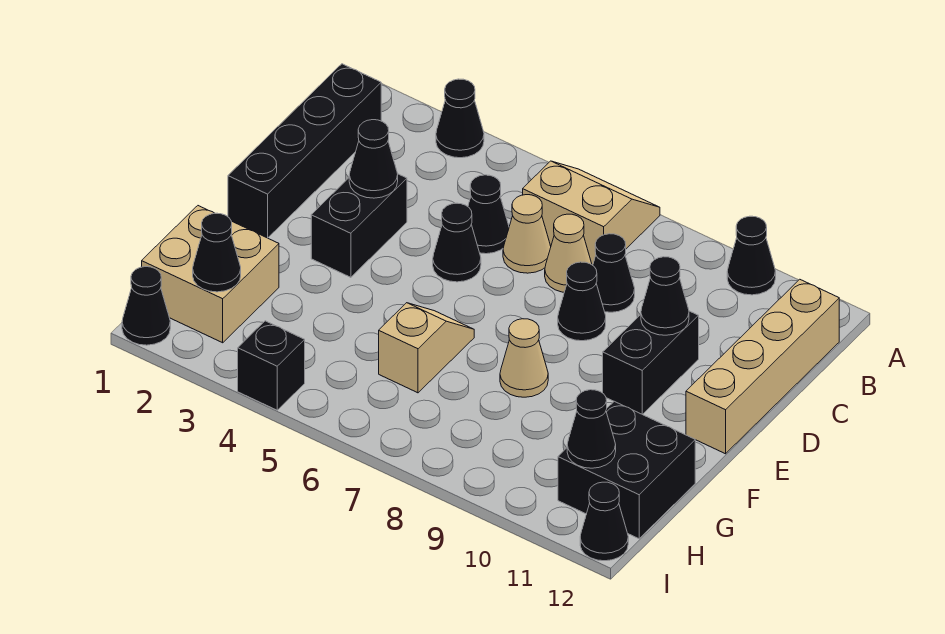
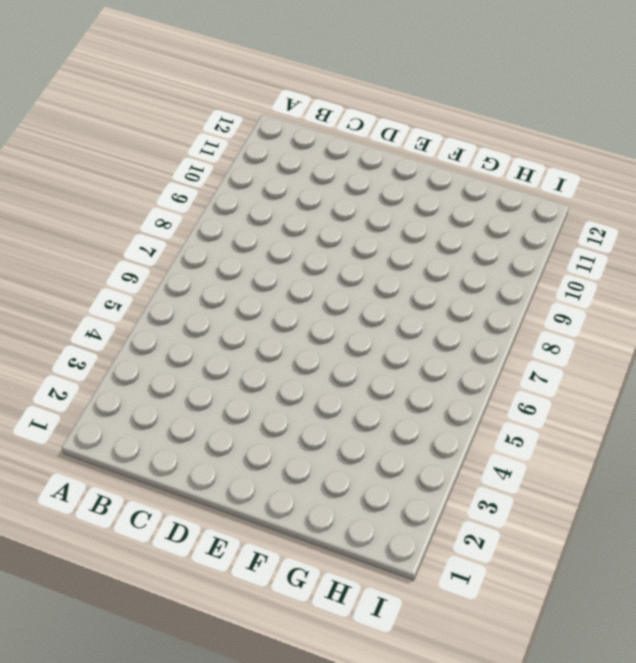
none -> black cone A3 level 1
none -> tan slope A6:B7 level 1 top B
none -> black cone A10 level 1

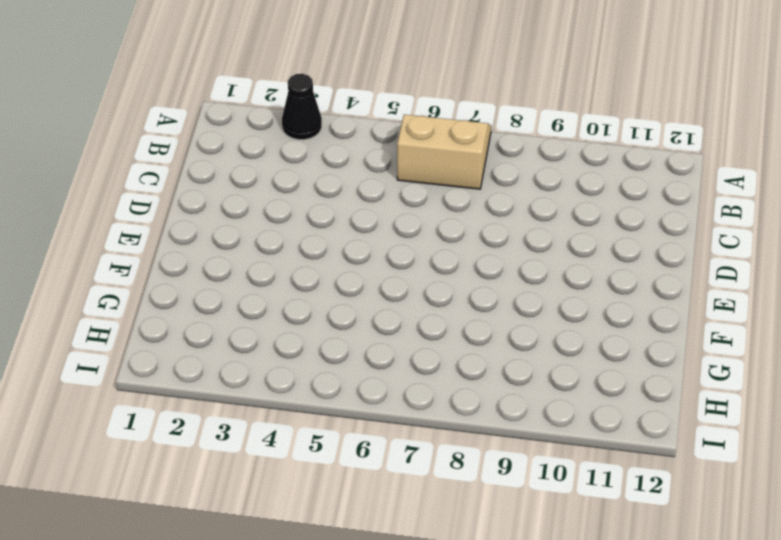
none -> black cone A10 level 1
none -> black brick B1:E1 level 1
none -> tan brick B12:E12 level 1

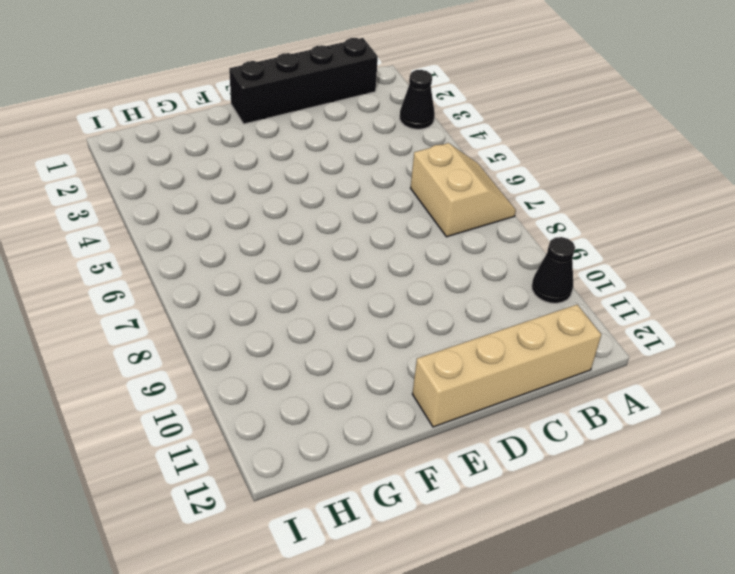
none -> black cone C5 level 1
none -> tan cone C6 level 1
none -> tan cone C7 level 1

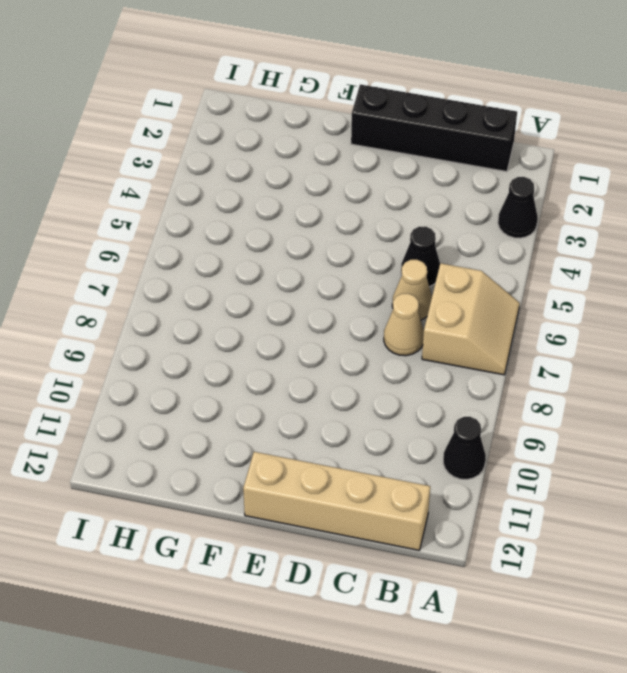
none -> black cone C8 level 1
none -> black brick D3:E3 level 1
none -> black cone D5 level 1

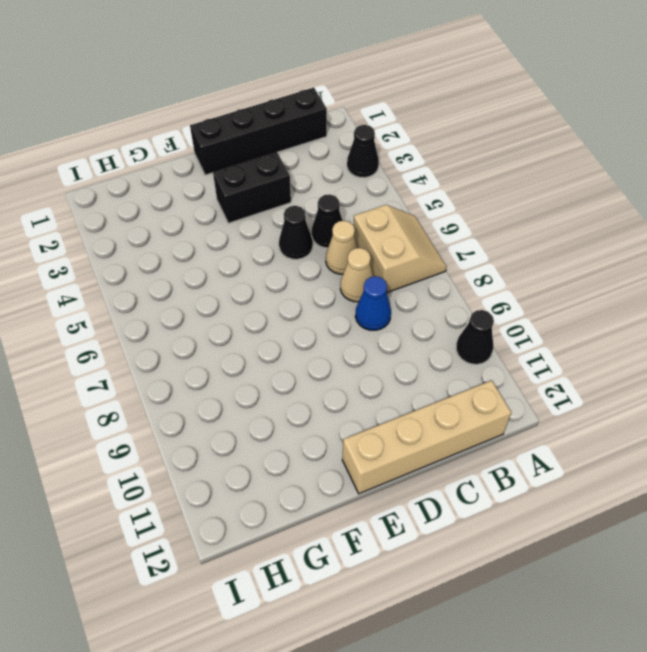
blue cone C8 level 1 -> black cone C8 level 1
none -> black cone D8 level 1
none -> black brick D10:E10 level 1
none -> tan slope F6:G6 level 1 top G

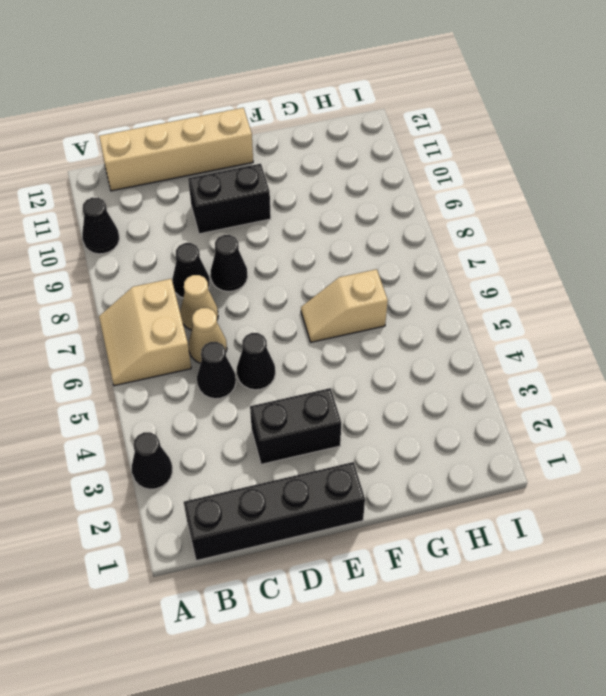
none -> tan cone F8 level 1
none -> tan brick G1:H2 level 1
none -> black brick G11:H12 level 1

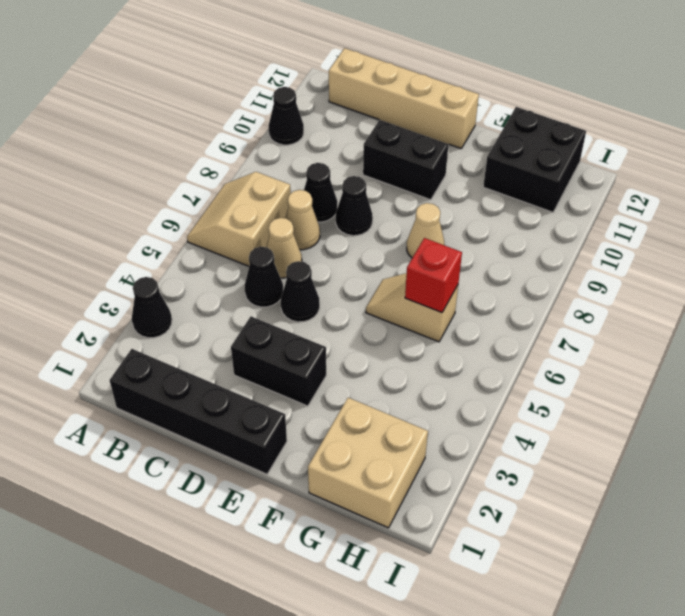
red brick G6 level 2 -> none
none -> black cone I1 level 1
none -> black brick I4 level 1
none -> black cone I12 level 1

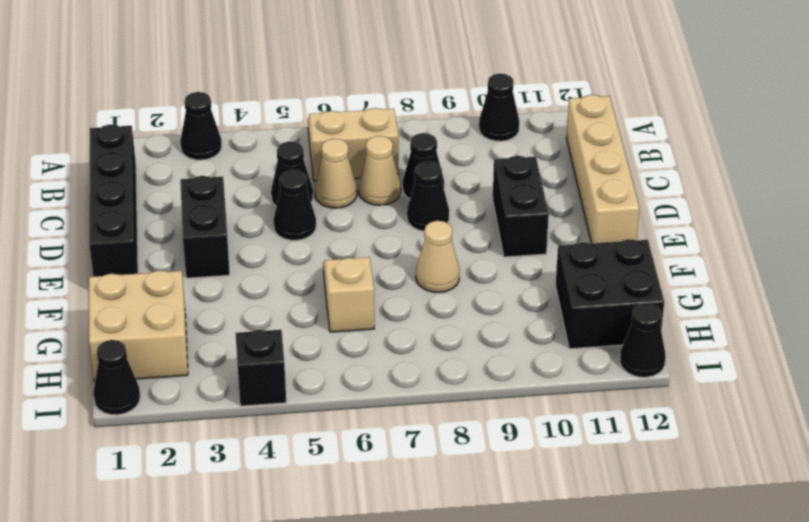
none -> black cone D3 level 2
none -> black cone D10 level 2
none -> black cone H2 level 2

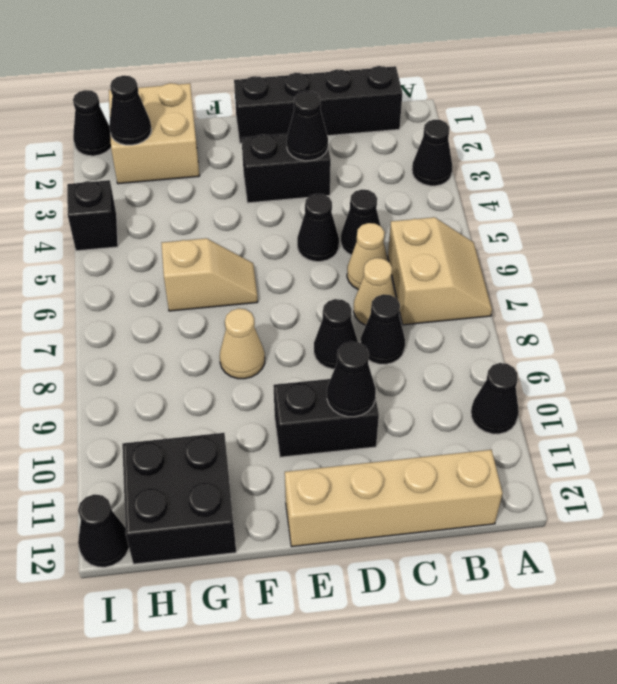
none -> black cone H11 level 2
━━━━━━━━━━
# TASK DESCRIPTION
Output exactly the lines from the line with "none -> black brick B1:E1 level 1" to the last line of the records, including both, and leave every picture out.

# OUTPUT FOR THIS EXERCISE
none -> black brick B1:E1 level 1
none -> tan brick B12:E12 level 1

none -> black cone C5 level 1
none -> tan cone C6 level 1
none -> tan cone C7 level 1

none -> black cone C8 level 1
none -> black brick D3:E3 level 1
none -> black cone D5 level 1

blue cone C8 level 1 -> black cone C8 level 1
none -> black cone D8 level 1
none -> black brick D10:E10 level 1
none -> tan slope F6:G6 level 1 top G

none -> tan cone F8 level 1
none -> tan brick G1:H2 level 1
none -> black brick G11:H12 level 1

red brick G6 level 2 -> none
none -> black cone I1 level 1
none -> black brick I4 level 1
none -> black cone I12 level 1

none -> black cone D3 level 2
none -> black cone D10 level 2
none -> black cone H2 level 2

none -> black cone H11 level 2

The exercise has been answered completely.